# EXERCISE INSTRUCTIONS:
Among the entries below, how many lines include the string "LIGHT"? Answer with only the number.

____ DATA SHOWN

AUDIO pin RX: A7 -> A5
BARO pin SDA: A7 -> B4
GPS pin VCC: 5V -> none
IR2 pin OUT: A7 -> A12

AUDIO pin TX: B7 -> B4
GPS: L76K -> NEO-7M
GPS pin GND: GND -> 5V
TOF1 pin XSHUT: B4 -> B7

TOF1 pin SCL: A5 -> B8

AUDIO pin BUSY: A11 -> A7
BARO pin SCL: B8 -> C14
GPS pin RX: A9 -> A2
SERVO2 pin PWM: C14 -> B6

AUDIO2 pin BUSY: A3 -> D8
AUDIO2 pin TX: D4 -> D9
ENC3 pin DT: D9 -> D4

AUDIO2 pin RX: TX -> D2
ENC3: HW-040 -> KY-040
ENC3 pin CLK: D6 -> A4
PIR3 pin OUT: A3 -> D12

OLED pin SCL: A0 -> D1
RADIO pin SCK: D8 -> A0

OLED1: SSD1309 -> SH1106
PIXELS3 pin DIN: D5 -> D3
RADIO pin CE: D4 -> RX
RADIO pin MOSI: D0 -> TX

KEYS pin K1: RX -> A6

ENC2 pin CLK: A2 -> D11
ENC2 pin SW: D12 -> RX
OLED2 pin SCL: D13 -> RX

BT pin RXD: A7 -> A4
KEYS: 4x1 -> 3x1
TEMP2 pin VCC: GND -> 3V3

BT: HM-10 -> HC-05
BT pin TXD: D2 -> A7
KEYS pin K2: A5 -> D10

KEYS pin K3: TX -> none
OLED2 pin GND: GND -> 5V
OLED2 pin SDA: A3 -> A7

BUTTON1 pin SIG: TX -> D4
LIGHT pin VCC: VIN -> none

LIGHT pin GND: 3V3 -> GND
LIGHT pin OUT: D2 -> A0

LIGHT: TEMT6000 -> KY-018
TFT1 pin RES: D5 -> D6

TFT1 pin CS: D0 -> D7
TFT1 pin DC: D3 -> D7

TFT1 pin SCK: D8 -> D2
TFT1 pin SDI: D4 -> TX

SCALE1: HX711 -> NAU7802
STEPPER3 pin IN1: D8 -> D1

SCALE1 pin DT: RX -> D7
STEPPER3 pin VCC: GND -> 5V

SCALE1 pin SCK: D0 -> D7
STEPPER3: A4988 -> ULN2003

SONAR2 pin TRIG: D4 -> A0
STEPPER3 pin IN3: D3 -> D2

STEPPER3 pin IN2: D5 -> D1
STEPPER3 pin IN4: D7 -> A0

________

# SOLUTION TO THE PROBLEM:
4